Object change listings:
---+---

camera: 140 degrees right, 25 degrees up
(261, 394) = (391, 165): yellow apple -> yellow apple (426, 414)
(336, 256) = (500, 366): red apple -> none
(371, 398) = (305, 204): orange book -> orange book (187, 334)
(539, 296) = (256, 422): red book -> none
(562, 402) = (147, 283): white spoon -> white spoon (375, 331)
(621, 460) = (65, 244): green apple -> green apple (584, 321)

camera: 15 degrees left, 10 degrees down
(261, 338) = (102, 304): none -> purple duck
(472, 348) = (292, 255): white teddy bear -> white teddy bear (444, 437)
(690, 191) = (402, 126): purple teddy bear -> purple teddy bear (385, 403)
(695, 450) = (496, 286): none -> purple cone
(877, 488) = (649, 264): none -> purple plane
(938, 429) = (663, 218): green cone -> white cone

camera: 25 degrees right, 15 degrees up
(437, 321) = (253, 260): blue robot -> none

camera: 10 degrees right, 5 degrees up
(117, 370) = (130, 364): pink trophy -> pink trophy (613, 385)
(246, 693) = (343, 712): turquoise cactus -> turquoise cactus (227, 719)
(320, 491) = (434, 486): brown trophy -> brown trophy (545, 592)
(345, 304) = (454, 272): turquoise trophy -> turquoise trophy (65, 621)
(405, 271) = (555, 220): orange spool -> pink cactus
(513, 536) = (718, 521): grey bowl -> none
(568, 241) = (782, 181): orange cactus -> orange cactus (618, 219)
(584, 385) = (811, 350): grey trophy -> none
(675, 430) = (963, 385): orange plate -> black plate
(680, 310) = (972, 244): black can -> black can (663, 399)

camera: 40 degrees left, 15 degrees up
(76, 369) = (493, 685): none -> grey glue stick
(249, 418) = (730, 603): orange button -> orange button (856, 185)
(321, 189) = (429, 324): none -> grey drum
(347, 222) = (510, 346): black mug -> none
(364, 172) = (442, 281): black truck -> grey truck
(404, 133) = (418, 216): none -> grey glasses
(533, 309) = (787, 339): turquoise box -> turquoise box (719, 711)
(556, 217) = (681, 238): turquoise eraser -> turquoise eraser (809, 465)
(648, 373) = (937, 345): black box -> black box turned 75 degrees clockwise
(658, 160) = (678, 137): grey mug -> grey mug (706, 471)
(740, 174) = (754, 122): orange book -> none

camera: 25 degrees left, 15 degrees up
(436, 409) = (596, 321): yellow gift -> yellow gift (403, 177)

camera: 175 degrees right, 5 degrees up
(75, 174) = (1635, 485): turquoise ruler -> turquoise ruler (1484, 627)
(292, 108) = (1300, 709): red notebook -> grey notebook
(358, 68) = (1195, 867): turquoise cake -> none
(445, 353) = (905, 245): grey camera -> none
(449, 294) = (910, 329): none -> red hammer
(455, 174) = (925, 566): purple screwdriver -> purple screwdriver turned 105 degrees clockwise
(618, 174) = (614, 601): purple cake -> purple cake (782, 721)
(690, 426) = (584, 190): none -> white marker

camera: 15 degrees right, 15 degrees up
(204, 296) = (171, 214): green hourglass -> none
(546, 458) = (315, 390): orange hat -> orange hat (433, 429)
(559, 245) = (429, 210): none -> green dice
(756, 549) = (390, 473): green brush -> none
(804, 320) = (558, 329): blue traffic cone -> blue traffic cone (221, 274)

---+---

**BRIEF**
Using the entries above, print each one again without any alteration.

**RESPONSE TO THE TASK**
camera: 140 degrees right, 25 degrees up
(261, 394) = (391, 165): yellow apple -> yellow apple (426, 414)
(336, 256) = (500, 366): red apple -> none
(371, 398) = (305, 204): orange book -> orange book (187, 334)
(539, 296) = (256, 422): red book -> none
(562, 402) = (147, 283): white spoon -> white spoon (375, 331)
(621, 460) = (65, 244): green apple -> green apple (584, 321)

camera: 15 degrees left, 10 degrees down
(261, 338) = (102, 304): none -> purple duck
(472, 348) = (292, 255): white teddy bear -> white teddy bear (444, 437)
(690, 191) = (402, 126): purple teddy bear -> purple teddy bear (385, 403)
(695, 450) = (496, 286): none -> purple cone
(877, 488) = (649, 264): none -> purple plane
(938, 429) = (663, 218): green cone -> white cone

camera: 25 degrees right, 15 degrees up
(437, 321) = (253, 260): blue robot -> none

camera: 10 degrees right, 5 degrees up
(117, 370) = (130, 364): pink trophy -> pink trophy (613, 385)
(246, 693) = (343, 712): turquoise cactus -> turquoise cactus (227, 719)
(320, 491) = (434, 486): brown trophy -> brown trophy (545, 592)
(345, 304) = (454, 272): turquoise trophy -> turquoise trophy (65, 621)
(405, 271) = (555, 220): orange spool -> pink cactus
(513, 536) = (718, 521): grey bowl -> none
(568, 241) = (782, 181): orange cactus -> orange cactus (618, 219)
(584, 385) = (811, 350): grey trophy -> none
(675, 430) = (963, 385): orange plate -> black plate
(680, 310) = (972, 244): black can -> black can (663, 399)

camera: 40 degrees left, 15 degrees up
(76, 369) = (493, 685): none -> grey glue stick
(249, 418) = (730, 603): orange button -> orange button (856, 185)
(321, 189) = (429, 324): none -> grey drum
(347, 222) = (510, 346): black mug -> none
(364, 172) = (442, 281): black truck -> grey truck
(404, 133) = (418, 216): none -> grey glasses
(533, 309) = (787, 339): turquoise box -> turquoise box (719, 711)
(556, 217) = (681, 238): turquoise eraser -> turquoise eraser (809, 465)
(648, 373) = (937, 345): black box -> black box turned 75 degrees clockwise
(658, 160) = (678, 137): grey mug -> grey mug (706, 471)
(740, 174) = (754, 122): orange book -> none

camera: 25 degrees left, 15 degrees up
(436, 409) = (596, 321): yellow gift -> yellow gift (403, 177)

camera: 175 degrees right, 5 degrees up
(75, 174) = (1635, 485): turquoise ruler -> turquoise ruler (1484, 627)
(292, 108) = (1300, 709): red notebook -> grey notebook
(358, 68) = (1195, 867): turquoise cake -> none
(445, 353) = (905, 245): grey camera -> none
(449, 294) = (910, 329): none -> red hammer
(455, 174) = (925, 566): purple screwdriver -> purple screwdriver turned 105 degrees clockwise
(618, 174) = (614, 601): purple cake -> purple cake (782, 721)
(690, 426) = (584, 190): none -> white marker

camera: 15 degrees right, 15 degrees up
(204, 296) = (171, 214): green hourglass -> none
(546, 458) = (315, 390): orange hat -> orange hat (433, 429)
(559, 245) = (429, 210): none -> green dice
(756, 549) = (390, 473): green brush -> none
(804, 320) = (558, 329): blue traffic cone -> blue traffic cone (221, 274)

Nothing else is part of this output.